++++ DATA TO USE
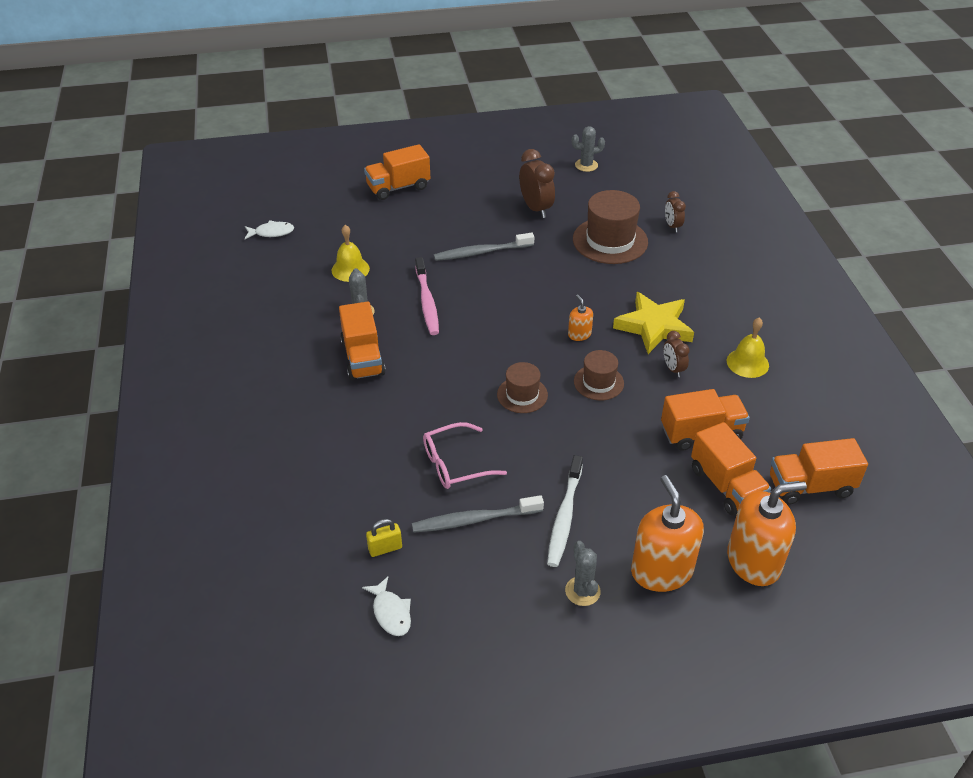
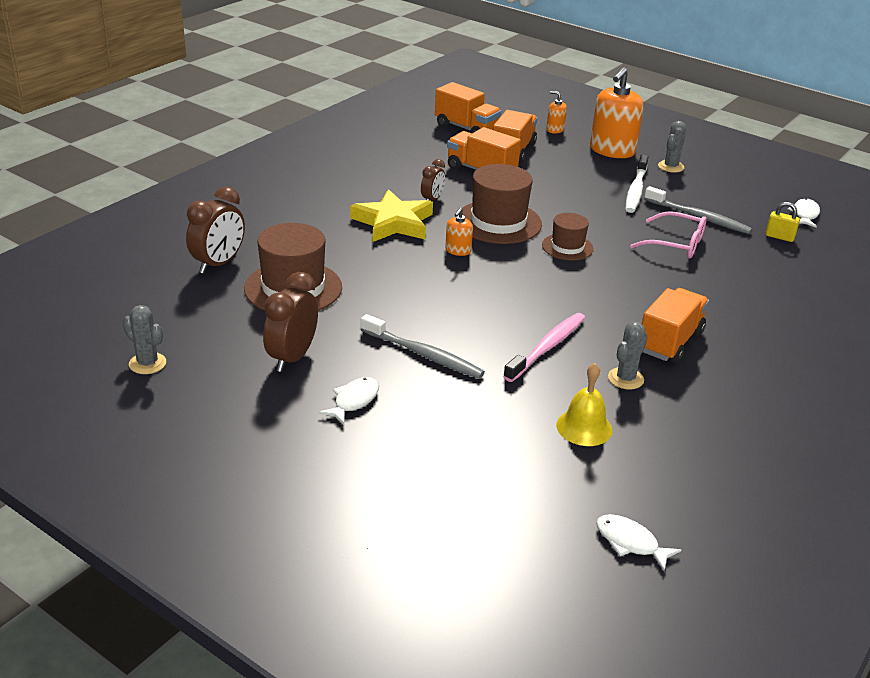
camera: 135 degrees left, 10 degrees down
(398, 187) = (386, 492): orange truck -> none
(473, 210) = (354, 401): none -> white fish
(564, 517) = (636, 190): white toothbrush -> white toothbrush turned 135 degrees clockwise
(598, 382) = (498, 222): brown hat -> brown hat, size x1.74
(672, 226) = (218, 264): brown clock -> brown clock, size x1.71
(747, 363) = (377, 175): yellow bell -> none
(753, 561) = (555, 130): orange soap dispenser -> orange soap dispenser, size x0.47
++++++++
PROBLEM DETAILS: Please let your answer be exactly the lines from the one holding "(473, 210) = (354, 401): none -> white fish" through the last line of the entries above, both ends included.

ANSWER BOX:
(473, 210) = (354, 401): none -> white fish
(564, 517) = (636, 190): white toothbrush -> white toothbrush turned 135 degrees clockwise
(598, 382) = (498, 222): brown hat -> brown hat, size x1.74
(672, 226) = (218, 264): brown clock -> brown clock, size x1.71
(747, 363) = (377, 175): yellow bell -> none
(753, 561) = (555, 130): orange soap dispenser -> orange soap dispenser, size x0.47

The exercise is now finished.